__Task objective__: Each record should be reproduced exactly.

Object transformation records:

▽

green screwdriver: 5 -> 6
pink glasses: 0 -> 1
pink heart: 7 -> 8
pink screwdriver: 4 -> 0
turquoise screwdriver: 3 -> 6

△

__Result below__:
green screwdriver: 5 -> 6
pink glasses: 0 -> 1
pink heart: 7 -> 8
pink screwdriver: 4 -> 0
turquoise screwdriver: 3 -> 6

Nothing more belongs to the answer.